-- THE RECORDS --
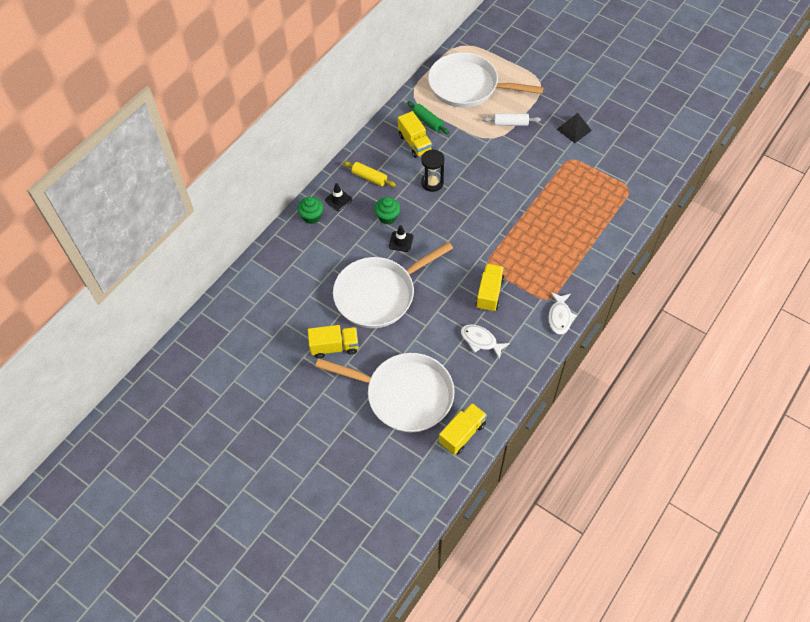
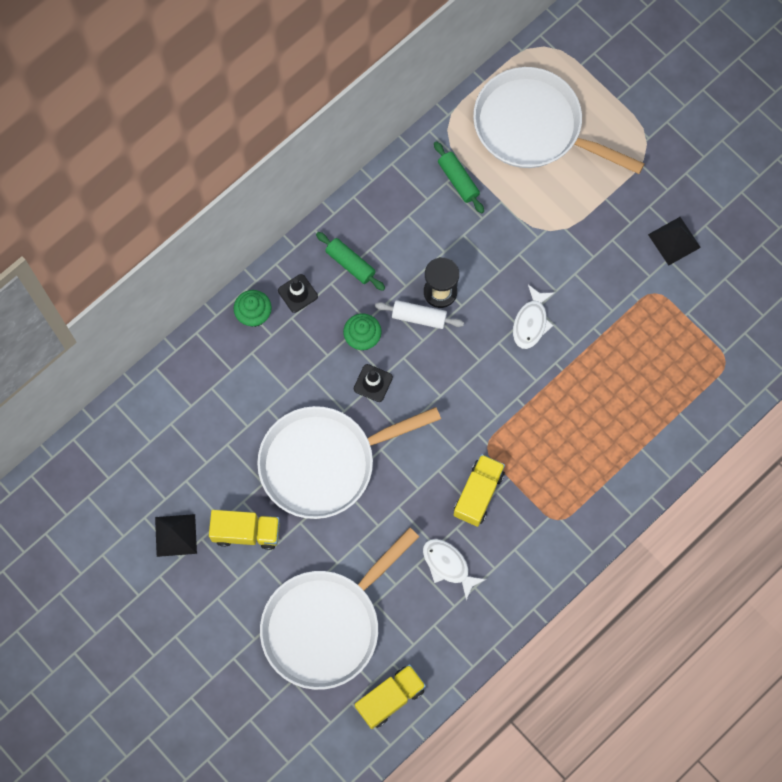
camera: 10 degrees right, 15 degrees up
(284, 358) = (176, 535): none -> black pyramid
(369, 177) = (350, 264): yellow rolling pin -> green rolling pin
(404, 395) = (326, 625): white pan -> white pan turned 105 degrees clockwise
(415, 143) = (430, 216): yellow truck -> none
(510, 123) = (582, 209): white rolling pin -> white rolling pin (419, 317)
(560, 317) = (567, 552): white fish -> white fish (531, 322)

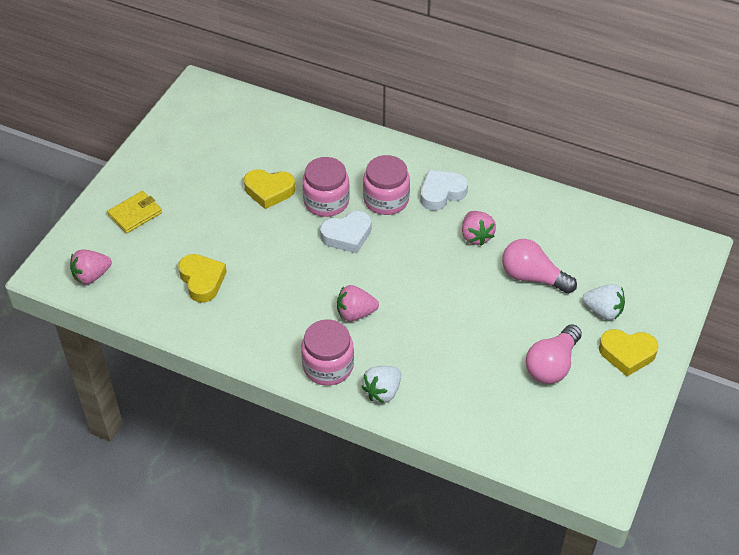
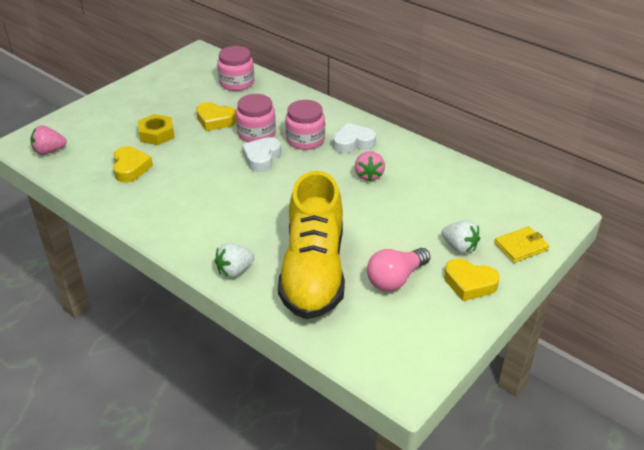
camera: 15 degrees right, 10 degrees down
(135, 214) = (105, 119): yellow wallet -> yellow wallet (521, 246)
(209, 225) = (157, 134): none -> yellow nut
(328, 366) = (198, 243): pink jar -> pink jar (236, 83)
(347, 235) = (262, 158): white heart -> white heart turned 120 degrees clockwise
(355, 313) = (241, 211): pink strawberry -> none
(465, 375) = (313, 272): none -> yellow shoe
(533, 277) = (405, 212): pink light bulb -> none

-- WHAT TO PRODUCE --
Copy every line in the data above that has the string "rolling" in it.

-- TASK RESPONSE --
(369, 177) = (350, 264): yellow rolling pin -> green rolling pin
(510, 123) = (582, 209): white rolling pin -> white rolling pin (419, 317)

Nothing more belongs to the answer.